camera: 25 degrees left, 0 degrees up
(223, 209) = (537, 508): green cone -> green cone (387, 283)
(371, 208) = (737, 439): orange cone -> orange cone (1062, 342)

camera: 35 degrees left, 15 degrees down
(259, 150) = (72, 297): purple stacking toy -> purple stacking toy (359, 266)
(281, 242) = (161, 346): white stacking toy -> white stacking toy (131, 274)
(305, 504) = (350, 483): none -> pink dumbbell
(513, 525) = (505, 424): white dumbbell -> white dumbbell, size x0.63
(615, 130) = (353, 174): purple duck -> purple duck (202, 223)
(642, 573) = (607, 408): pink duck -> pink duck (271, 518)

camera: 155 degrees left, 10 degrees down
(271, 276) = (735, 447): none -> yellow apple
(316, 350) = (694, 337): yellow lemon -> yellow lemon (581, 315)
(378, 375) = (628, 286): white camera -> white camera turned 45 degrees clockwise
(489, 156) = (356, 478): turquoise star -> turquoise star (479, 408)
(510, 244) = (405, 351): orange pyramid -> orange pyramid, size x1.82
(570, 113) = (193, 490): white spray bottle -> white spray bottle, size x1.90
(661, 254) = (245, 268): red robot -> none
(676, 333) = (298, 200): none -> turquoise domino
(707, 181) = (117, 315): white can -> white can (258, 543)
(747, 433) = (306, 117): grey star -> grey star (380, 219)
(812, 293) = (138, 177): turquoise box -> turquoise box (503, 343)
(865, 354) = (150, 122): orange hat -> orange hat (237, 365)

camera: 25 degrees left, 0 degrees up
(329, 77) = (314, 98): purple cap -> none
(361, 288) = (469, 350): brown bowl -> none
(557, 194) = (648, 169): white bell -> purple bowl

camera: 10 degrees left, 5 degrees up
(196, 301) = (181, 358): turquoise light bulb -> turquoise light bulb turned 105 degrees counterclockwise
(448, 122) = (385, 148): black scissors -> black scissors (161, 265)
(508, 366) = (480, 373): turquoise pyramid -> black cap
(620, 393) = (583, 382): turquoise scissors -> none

....

▶ AIM OF THE TASK:
Every entry should be output again exactly as written.

▶ THE ANSWER:
camera: 25 degrees left, 0 degrees up
(223, 209) = (537, 508): green cone -> green cone (387, 283)
(371, 208) = (737, 439): orange cone -> orange cone (1062, 342)

camera: 35 degrees left, 15 degrees down
(259, 150) = (72, 297): purple stacking toy -> purple stacking toy (359, 266)
(281, 242) = (161, 346): white stacking toy -> white stacking toy (131, 274)
(305, 504) = (350, 483): none -> pink dumbbell
(513, 525) = (505, 424): white dumbbell -> white dumbbell, size x0.63
(615, 130) = (353, 174): purple duck -> purple duck (202, 223)
(642, 573) = (607, 408): pink duck -> pink duck (271, 518)

camera: 155 degrees left, 10 degrees down
(271, 276) = (735, 447): none -> yellow apple
(316, 350) = (694, 337): yellow lemon -> yellow lemon (581, 315)
(378, 375) = (628, 286): white camera -> white camera turned 45 degrees clockwise
(489, 156) = (356, 478): turquoise star -> turquoise star (479, 408)
(510, 244) = (405, 351): orange pyramid -> orange pyramid, size x1.82
(570, 113) = (193, 490): white spray bottle -> white spray bottle, size x1.90
(661, 254) = (245, 268): red robot -> none
(676, 333) = (298, 200): none -> turquoise domino
(707, 181) = (117, 315): white can -> white can (258, 543)
(747, 433) = (306, 117): grey star -> grey star (380, 219)
(812, 293) = (138, 177): turquoise box -> turquoise box (503, 343)
(865, 354) = (150, 122): orange hat -> orange hat (237, 365)

camera: 25 degrees left, 0 degrees up
(329, 77) = (314, 98): purple cap -> none
(361, 288) = (469, 350): brown bowl -> none
(557, 194) = (648, 169): white bell -> purple bowl

camera: 10 degrees left, 5 degrees up
(196, 301) = (181, 358): turquoise light bulb -> turquoise light bulb turned 105 degrees counterclockwise
(448, 122) = (385, 148): black scissors -> black scissors (161, 265)
(508, 366) = (480, 373): turquoise pyramid -> black cap
(620, 393) = (583, 382): turquoise scissors -> none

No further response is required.